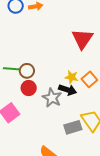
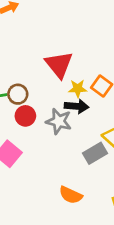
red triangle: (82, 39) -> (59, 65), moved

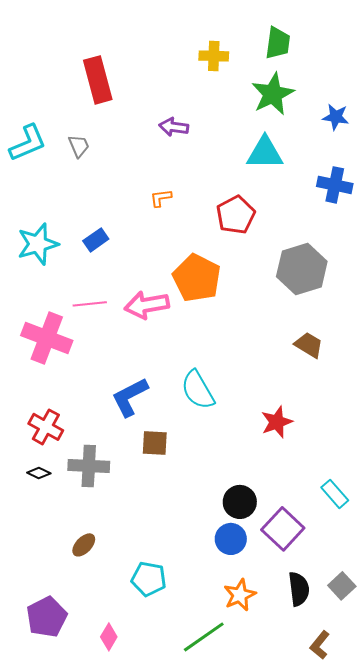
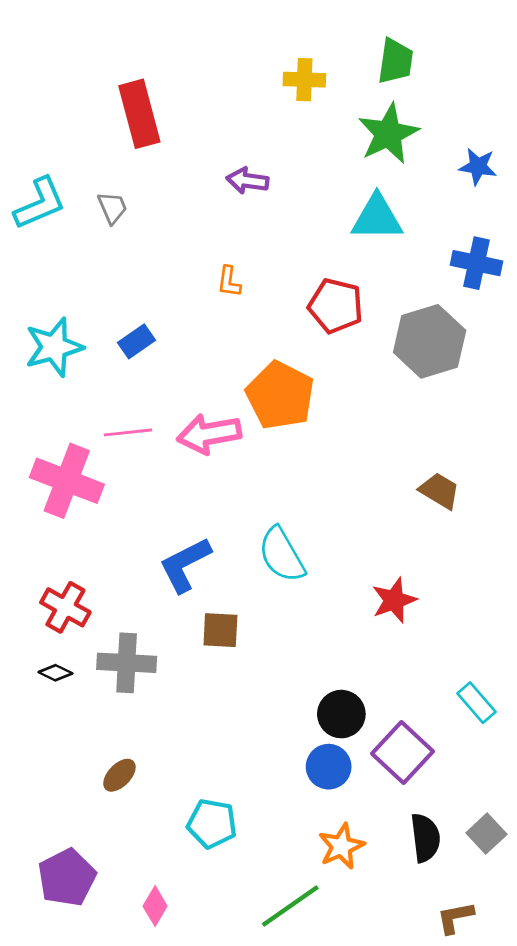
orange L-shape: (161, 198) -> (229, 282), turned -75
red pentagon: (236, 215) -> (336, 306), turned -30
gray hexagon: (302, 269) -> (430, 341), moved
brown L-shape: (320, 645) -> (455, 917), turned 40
====================
WHAT THIS TASK INVOLVES: Before copying, set the pictures aside; then give the records again exactly.

OUTPUT FOR THIS EXERCISE:
red triangle: (82, 39) -> (59, 65), moved

orange L-shape: (161, 198) -> (229, 282), turned -75
red pentagon: (236, 215) -> (336, 306), turned -30
gray hexagon: (302, 269) -> (430, 341), moved
brown L-shape: (320, 645) -> (455, 917), turned 40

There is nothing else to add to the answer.